Entries supplied:
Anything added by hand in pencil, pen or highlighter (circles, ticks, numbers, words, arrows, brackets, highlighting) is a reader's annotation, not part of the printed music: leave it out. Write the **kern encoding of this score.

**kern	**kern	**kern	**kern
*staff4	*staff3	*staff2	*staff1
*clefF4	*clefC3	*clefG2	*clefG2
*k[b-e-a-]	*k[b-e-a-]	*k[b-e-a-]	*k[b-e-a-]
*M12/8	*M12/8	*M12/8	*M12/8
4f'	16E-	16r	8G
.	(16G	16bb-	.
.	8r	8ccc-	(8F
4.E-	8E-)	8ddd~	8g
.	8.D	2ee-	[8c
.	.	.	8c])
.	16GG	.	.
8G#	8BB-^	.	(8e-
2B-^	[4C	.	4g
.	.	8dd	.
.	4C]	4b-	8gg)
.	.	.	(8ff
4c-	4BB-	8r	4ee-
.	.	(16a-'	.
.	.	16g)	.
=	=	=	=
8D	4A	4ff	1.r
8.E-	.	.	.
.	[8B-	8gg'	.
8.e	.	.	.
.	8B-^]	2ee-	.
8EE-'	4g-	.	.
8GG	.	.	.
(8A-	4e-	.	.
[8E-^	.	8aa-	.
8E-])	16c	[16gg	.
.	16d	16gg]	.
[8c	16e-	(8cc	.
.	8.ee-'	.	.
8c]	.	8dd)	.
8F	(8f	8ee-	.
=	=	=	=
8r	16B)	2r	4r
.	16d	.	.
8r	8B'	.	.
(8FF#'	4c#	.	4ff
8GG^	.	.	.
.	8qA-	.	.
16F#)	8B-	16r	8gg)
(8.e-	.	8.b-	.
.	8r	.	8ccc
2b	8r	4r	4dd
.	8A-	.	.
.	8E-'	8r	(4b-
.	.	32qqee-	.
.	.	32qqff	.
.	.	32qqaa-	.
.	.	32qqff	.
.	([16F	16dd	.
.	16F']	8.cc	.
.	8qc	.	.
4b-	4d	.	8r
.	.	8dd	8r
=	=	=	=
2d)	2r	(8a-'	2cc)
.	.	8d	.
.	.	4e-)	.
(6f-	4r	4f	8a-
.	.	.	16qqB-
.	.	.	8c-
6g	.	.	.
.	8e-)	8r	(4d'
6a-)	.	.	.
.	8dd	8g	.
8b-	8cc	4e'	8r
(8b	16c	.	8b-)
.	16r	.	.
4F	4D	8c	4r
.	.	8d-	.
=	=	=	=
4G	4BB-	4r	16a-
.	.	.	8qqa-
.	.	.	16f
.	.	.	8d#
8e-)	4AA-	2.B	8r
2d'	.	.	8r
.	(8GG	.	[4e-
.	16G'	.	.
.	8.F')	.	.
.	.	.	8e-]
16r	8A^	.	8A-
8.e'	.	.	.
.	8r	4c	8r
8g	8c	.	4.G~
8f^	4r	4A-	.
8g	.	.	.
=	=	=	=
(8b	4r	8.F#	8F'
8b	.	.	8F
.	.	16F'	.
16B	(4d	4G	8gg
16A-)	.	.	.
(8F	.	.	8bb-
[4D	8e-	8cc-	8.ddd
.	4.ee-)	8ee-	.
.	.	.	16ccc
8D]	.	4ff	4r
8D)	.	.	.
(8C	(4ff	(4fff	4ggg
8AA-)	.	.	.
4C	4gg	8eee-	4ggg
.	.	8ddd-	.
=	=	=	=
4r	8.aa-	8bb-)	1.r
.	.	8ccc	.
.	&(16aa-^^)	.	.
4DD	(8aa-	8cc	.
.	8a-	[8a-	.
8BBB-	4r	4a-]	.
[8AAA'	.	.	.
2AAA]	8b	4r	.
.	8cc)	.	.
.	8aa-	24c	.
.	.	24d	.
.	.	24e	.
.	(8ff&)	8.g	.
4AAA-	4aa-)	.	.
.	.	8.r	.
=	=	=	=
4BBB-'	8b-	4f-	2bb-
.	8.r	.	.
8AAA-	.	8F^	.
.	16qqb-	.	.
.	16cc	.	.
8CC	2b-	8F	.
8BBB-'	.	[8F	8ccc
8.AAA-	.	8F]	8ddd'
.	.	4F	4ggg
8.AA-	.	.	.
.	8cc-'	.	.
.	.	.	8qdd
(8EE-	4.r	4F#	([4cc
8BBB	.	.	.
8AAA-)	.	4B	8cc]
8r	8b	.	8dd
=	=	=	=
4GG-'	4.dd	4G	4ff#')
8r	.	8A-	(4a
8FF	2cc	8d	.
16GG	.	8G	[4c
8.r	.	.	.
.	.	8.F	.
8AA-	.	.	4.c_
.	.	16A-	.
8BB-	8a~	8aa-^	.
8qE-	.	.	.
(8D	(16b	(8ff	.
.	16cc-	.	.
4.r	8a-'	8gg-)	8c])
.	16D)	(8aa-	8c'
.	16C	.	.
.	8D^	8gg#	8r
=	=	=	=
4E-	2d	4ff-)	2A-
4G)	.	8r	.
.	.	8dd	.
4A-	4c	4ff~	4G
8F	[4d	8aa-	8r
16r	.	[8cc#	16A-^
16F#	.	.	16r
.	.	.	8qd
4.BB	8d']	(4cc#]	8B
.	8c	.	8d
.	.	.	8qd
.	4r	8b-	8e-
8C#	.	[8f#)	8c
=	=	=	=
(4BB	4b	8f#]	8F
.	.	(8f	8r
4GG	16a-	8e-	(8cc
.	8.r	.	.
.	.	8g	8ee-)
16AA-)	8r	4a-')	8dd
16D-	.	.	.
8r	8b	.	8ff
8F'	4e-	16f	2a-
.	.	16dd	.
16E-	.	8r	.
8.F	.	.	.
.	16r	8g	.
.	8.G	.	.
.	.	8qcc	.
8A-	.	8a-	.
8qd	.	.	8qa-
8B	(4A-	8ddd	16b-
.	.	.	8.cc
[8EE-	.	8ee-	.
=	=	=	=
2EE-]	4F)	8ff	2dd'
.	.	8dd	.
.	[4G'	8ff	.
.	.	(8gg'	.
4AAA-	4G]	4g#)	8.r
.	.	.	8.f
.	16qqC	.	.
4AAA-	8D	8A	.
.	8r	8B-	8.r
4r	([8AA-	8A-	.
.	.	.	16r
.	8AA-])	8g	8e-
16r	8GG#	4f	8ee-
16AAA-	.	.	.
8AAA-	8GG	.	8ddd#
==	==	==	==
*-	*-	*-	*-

Exercise details: Please copy out each line above that contains the string "kern".

Answer to this exercise:
Anything added by hand in pencil, pen or highlighter (circles, ticks, numbers, words, arrows, brackets, highlighting) is a reader's annotation, not part of the printed music: leave it out. Write the **kern encoding of this score.
**kern	**kern	**kern	**kern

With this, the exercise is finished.